DIRECTIONS — From the first line to the last, please reproduce the material exactly, skipping the pictures.

------ DATA UNDER STUDY ------

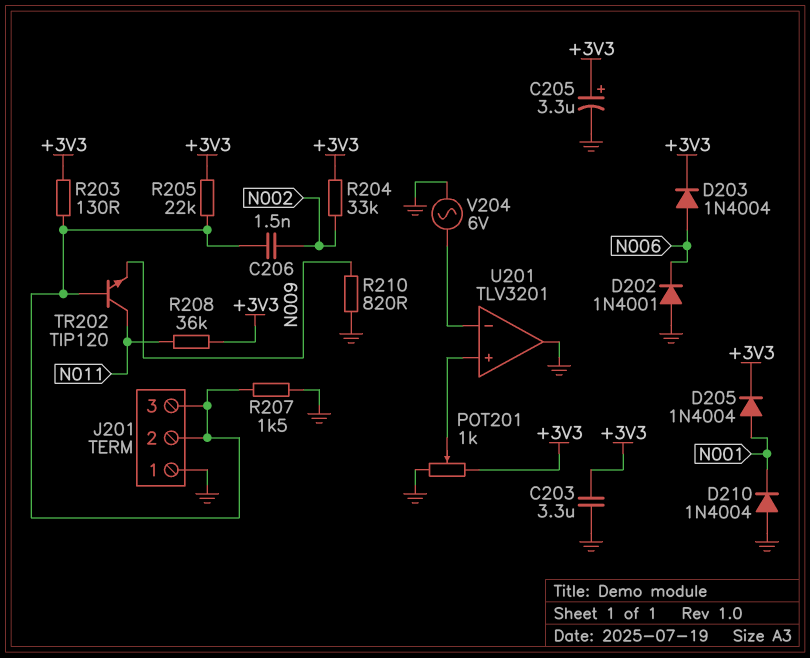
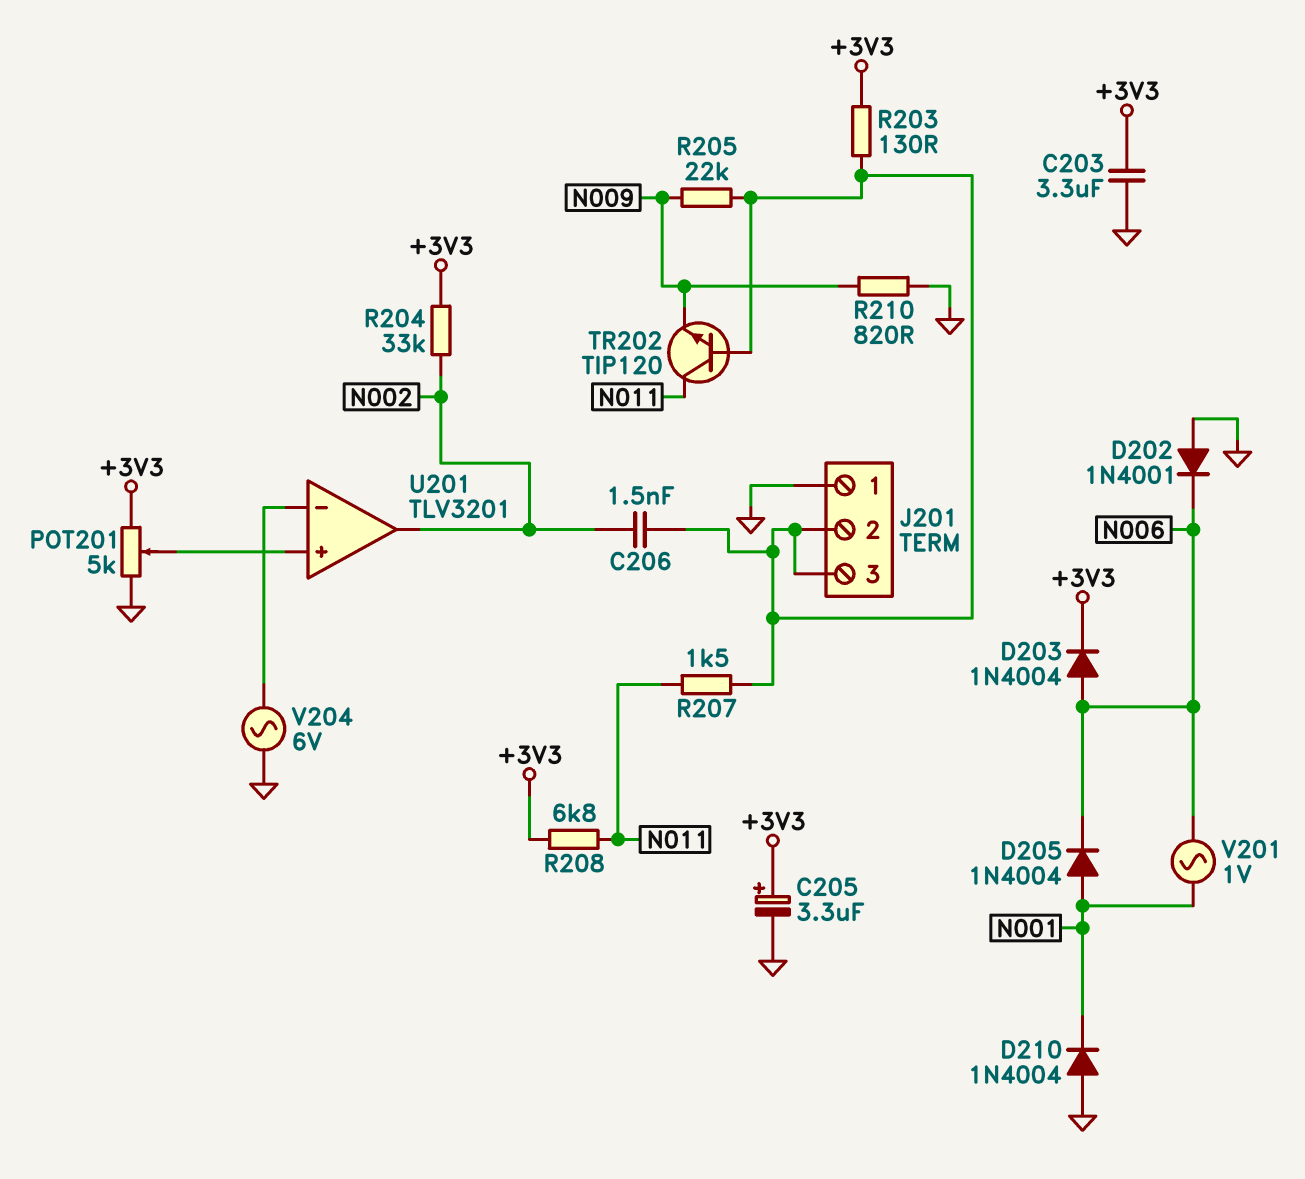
D205: diode 1N4004 (A N001, K +3V3) -> diode 1N4004 (A N001, K N006)
POT201: 1k (+3V3, GND, wiper U201/in+) -> 5k (+3V3, GND, wiper U201/in+)
R205: 22k (+3V3, J201/2) -> 22k (J201/2, N009)
R207: 1.5k (GND, J201/2) -> 1.5k (J201/2, N011)
R208: 36k (+3V3, N011) -> 6.8k (+3V3, N011)
U201 pin out: GND -> N002
V201: none -> AC 1V (N001, N006)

------

ANSWER SPACE —
D205: diode 1N4004 (A N001, K +3V3) -> diode 1N4004 (A N001, K N006)
POT201: 1k (+3V3, GND, wiper U201/in+) -> 5k (+3V3, GND, wiper U201/in+)
R205: 22k (+3V3, J201/2) -> 22k (J201/2, N009)
R207: 1.5k (GND, J201/2) -> 1.5k (J201/2, N011)
R208: 36k (+3V3, N011) -> 6.8k (+3V3, N011)
U201 pin out: GND -> N002
V201: none -> AC 1V (N001, N006)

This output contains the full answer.